▸ **Description of the task**:
Every line holding the string "adipose" should be gathered.

━━━ Data for this exercise

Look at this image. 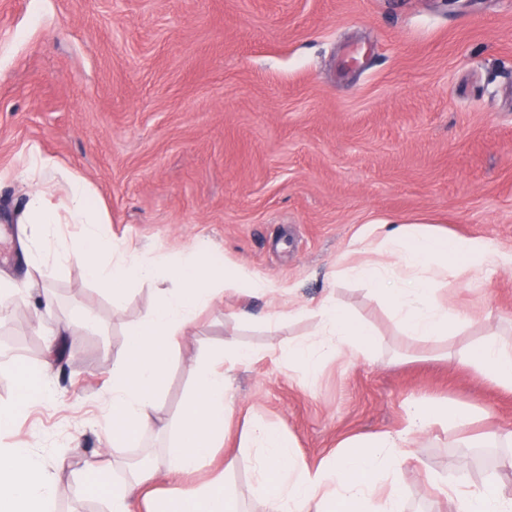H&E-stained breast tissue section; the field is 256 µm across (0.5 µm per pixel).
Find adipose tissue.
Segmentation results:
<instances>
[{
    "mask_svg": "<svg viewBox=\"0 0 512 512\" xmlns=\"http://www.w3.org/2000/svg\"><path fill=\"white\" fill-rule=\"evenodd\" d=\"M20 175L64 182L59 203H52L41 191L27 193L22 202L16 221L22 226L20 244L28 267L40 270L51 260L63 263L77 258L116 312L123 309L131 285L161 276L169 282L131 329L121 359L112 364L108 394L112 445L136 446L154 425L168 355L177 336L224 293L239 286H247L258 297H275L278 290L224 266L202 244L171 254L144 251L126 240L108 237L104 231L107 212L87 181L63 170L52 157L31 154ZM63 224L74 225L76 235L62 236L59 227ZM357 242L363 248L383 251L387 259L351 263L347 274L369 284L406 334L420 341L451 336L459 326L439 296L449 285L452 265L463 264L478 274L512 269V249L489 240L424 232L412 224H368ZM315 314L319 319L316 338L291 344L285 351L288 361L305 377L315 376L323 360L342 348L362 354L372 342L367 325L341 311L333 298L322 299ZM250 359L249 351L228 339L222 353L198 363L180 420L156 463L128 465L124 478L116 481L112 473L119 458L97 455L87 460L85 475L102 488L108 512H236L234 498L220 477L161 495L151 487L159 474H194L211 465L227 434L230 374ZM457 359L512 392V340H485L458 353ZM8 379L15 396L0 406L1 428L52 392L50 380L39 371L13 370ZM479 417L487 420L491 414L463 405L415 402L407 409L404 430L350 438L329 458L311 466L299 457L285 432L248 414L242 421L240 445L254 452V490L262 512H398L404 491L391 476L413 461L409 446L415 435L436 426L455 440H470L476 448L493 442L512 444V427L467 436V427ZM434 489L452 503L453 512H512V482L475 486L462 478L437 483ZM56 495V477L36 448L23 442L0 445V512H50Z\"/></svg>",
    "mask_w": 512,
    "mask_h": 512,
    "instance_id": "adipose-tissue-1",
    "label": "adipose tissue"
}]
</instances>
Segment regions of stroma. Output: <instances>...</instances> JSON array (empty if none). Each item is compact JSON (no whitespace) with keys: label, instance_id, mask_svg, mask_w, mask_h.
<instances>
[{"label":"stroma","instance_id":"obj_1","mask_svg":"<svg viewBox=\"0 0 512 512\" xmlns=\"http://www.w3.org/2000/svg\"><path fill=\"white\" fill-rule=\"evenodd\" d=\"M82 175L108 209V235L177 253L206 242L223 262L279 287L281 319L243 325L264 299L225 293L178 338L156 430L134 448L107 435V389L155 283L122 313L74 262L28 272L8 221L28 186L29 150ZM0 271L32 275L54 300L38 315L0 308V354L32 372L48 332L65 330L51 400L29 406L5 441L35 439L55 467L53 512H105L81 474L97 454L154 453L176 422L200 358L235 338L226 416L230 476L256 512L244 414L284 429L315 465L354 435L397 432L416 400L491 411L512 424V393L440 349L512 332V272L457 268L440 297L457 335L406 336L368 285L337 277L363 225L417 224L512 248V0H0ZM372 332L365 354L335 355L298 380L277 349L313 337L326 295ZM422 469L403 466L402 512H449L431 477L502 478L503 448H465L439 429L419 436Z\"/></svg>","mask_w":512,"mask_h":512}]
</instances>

━━━━━━

▸ **Correct result**:
Find adipose tissue.
    "instance_id": "adipose-tissue-1",
    "label": "adipose tissue"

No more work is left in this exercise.